● EXERCISE PROMPT: All that should come back is the lines of the data below from the one containing "blue car: 0 -> 2" to the one containing "white tree: 4 -> 3", inclusive, exactly as they stand.

● RECORDS PROVIDED:
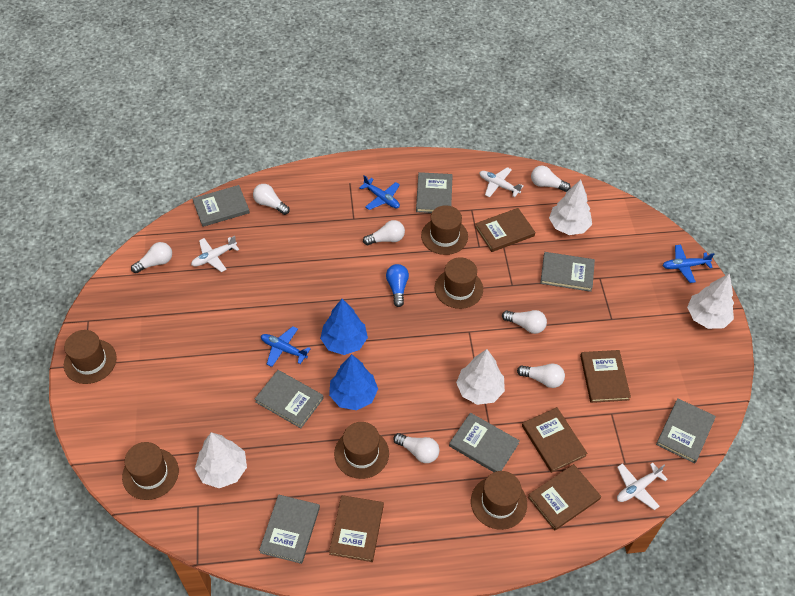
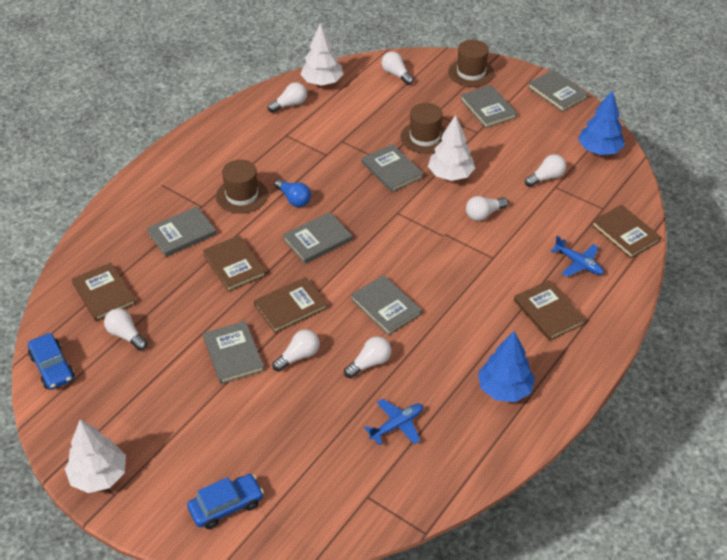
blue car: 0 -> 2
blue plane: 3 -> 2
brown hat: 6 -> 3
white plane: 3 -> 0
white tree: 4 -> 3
---
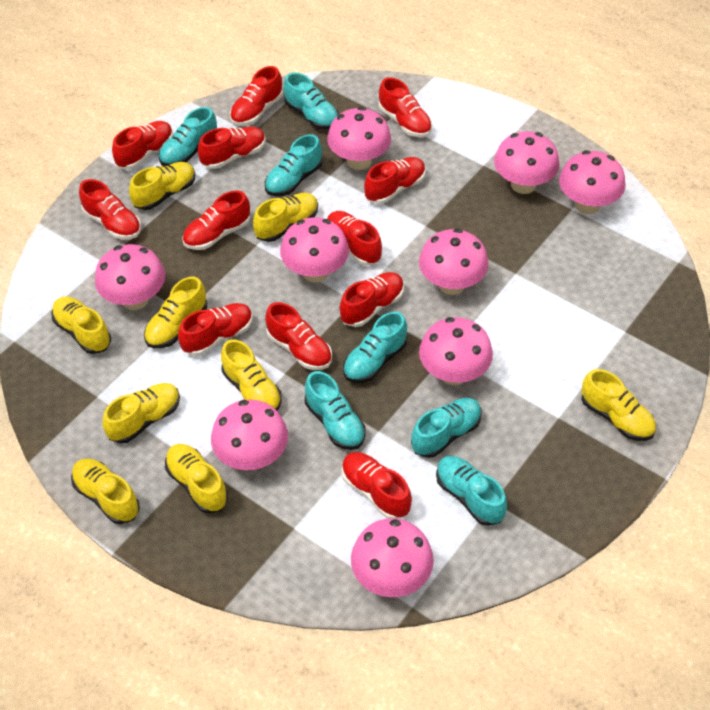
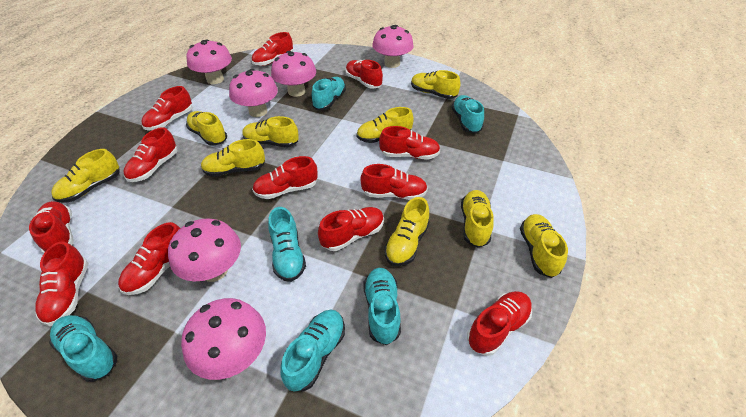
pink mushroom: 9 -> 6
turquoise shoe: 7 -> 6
---
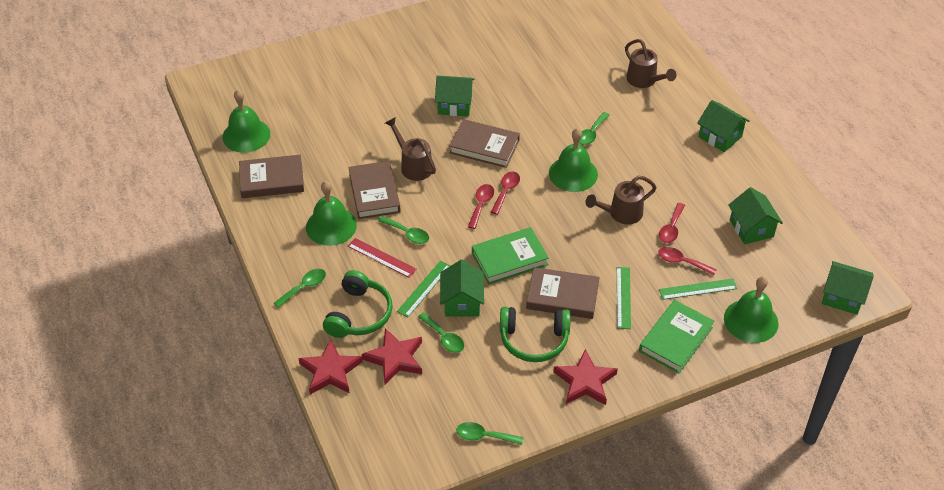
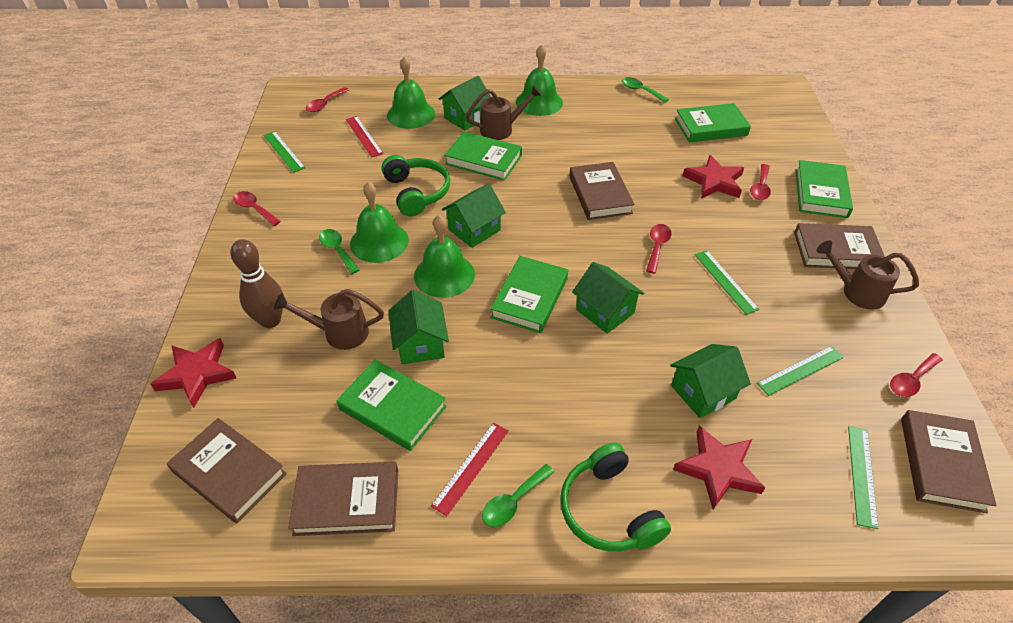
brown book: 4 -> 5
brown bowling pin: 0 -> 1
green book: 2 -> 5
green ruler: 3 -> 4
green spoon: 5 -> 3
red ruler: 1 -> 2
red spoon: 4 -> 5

● EXERCISE RESPONSE:
blue car: 0 -> 2
blue plane: 3 -> 2
brown hat: 6 -> 3
white plane: 3 -> 0
white tree: 4 -> 3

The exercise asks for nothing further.